(Beginning of Data to process)

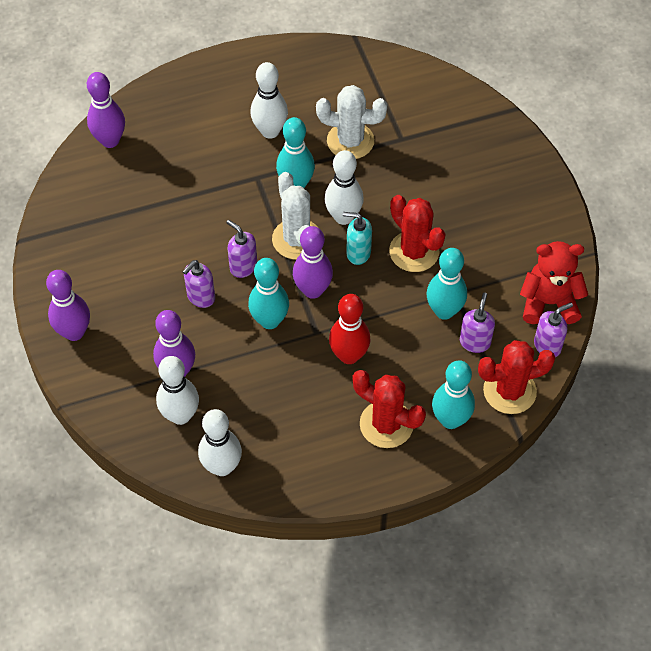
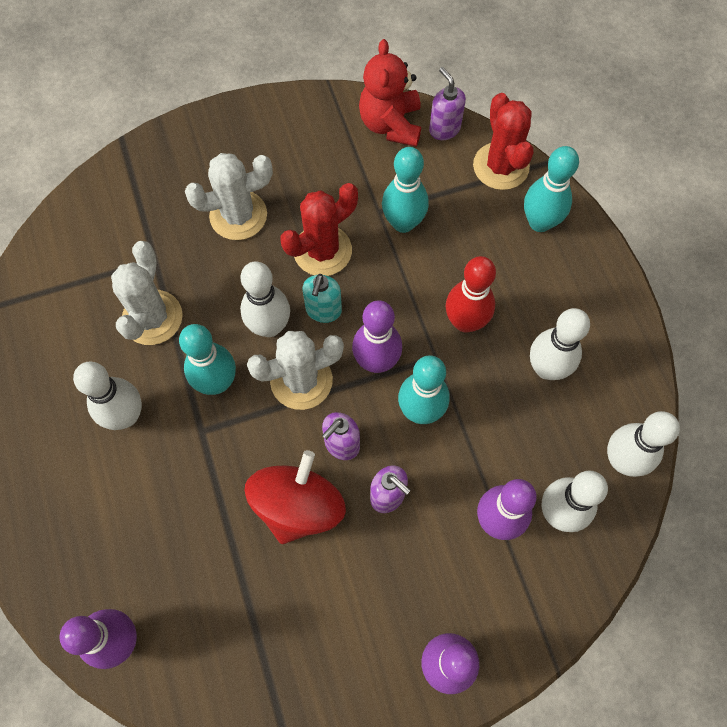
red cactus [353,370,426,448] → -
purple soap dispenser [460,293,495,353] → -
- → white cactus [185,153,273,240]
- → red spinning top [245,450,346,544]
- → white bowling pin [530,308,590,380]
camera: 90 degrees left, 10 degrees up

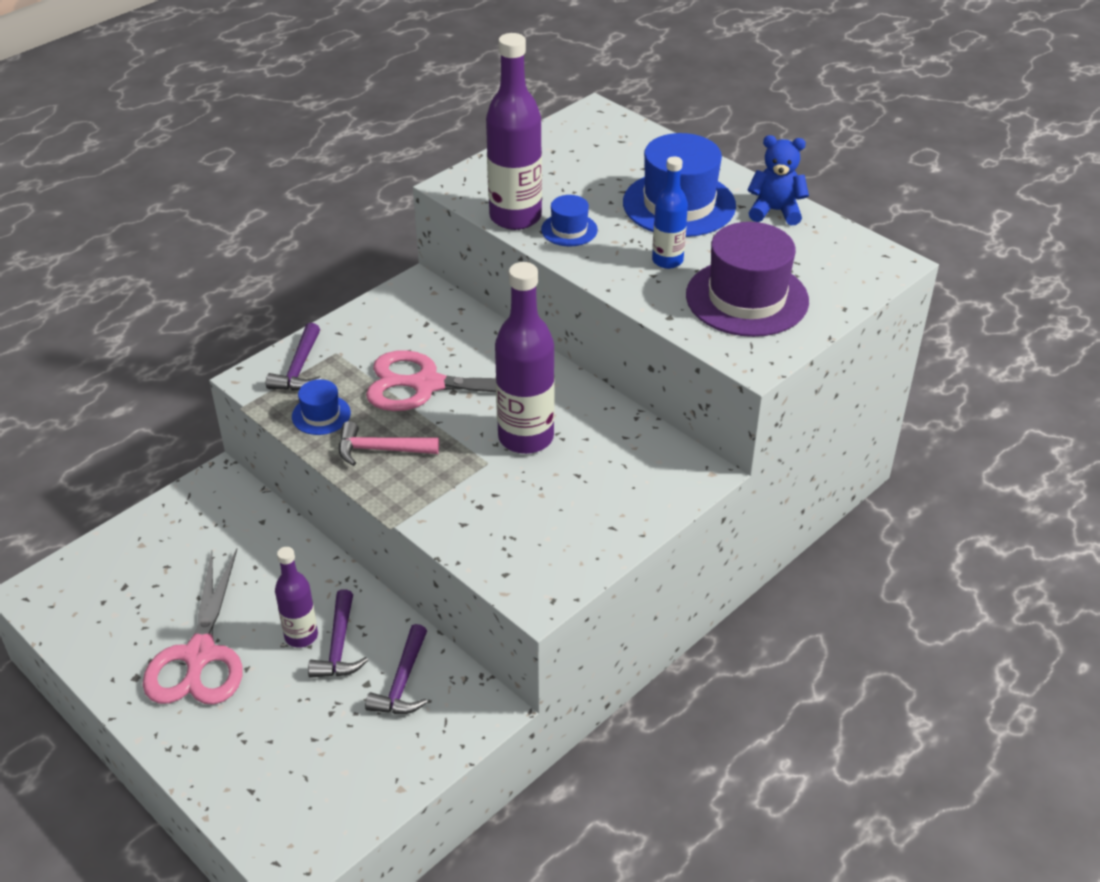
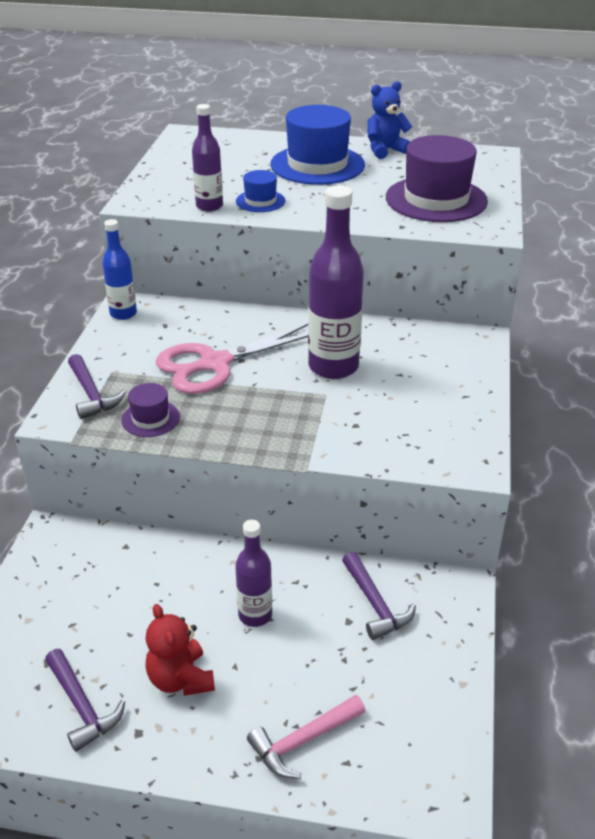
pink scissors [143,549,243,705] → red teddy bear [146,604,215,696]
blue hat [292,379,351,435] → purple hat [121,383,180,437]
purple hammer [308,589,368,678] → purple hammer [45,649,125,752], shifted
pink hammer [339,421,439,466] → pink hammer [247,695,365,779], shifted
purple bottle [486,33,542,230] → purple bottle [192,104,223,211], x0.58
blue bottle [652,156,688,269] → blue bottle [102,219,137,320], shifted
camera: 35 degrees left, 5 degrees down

(End of Data to process)

Go through the data above and find the lines with the word "white". Copy each of those lines.

Output of the exercise:
- → white cactus [185,153,273,240]
- → white bowling pin [530,308,590,380]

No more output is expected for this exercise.